"""

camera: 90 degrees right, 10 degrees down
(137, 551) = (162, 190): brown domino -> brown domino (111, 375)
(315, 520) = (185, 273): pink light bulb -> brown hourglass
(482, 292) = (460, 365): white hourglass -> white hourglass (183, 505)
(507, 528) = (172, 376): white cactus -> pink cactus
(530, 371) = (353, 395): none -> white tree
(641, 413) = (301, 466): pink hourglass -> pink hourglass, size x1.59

"""

### Your objective
The range runs from the line above containing "(315, 520) = (185, 273): pink" to the line containing "(530, 371) = (353, 395): none -> white tree", inclusive. Restate those lines word for word and no others.

### Task output
(315, 520) = (185, 273): pink light bulb -> brown hourglass
(482, 292) = (460, 365): white hourglass -> white hourglass (183, 505)
(507, 528) = (172, 376): white cactus -> pink cactus
(530, 371) = (353, 395): none -> white tree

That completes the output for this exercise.